→ What the task requires:
Retype the part of the lines that opens with the line containing "cyan ellipse: rotated" and closes with the line containing "gray L-shape: rotated 143 degrees clockwise", both included. Leave the pictures out of your answer.

→ Input for this task:
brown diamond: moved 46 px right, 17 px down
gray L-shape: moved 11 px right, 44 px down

--

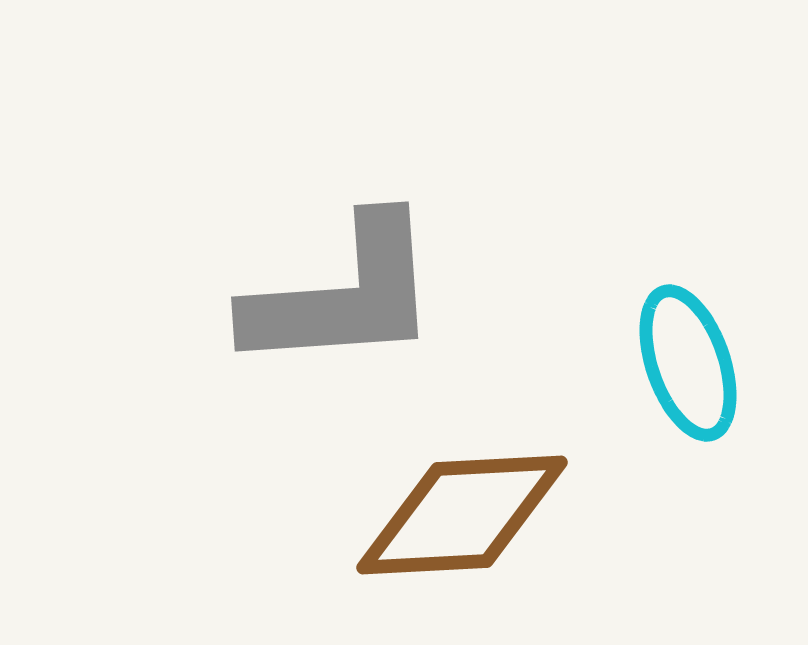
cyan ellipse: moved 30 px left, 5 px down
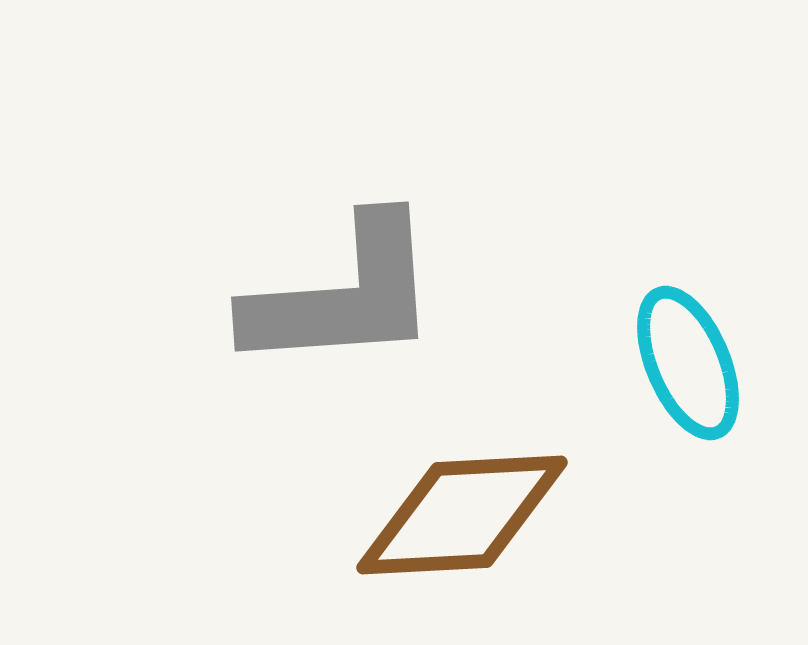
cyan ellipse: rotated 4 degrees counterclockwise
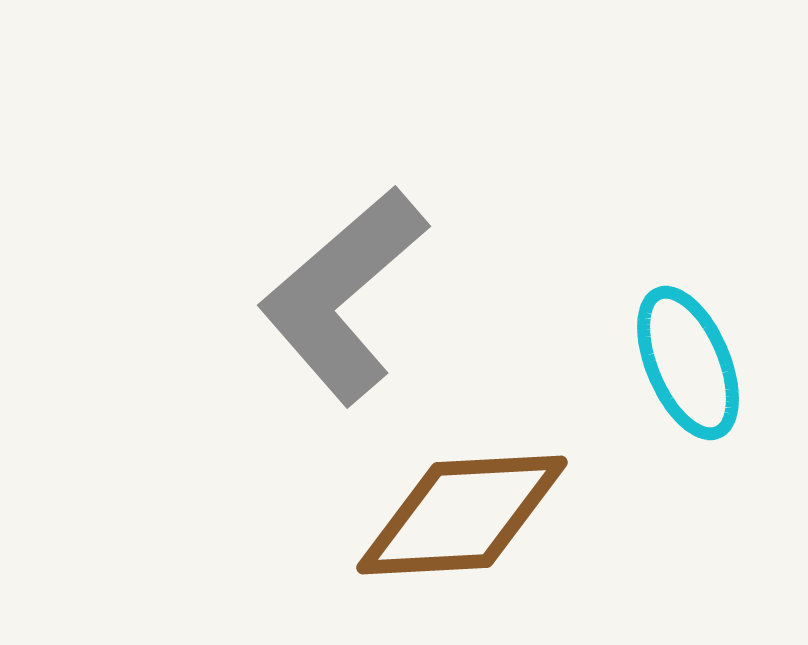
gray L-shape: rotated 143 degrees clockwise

→ Answer to this exercise:
cyan ellipse: rotated 4 degrees counterclockwise
gray L-shape: rotated 143 degrees clockwise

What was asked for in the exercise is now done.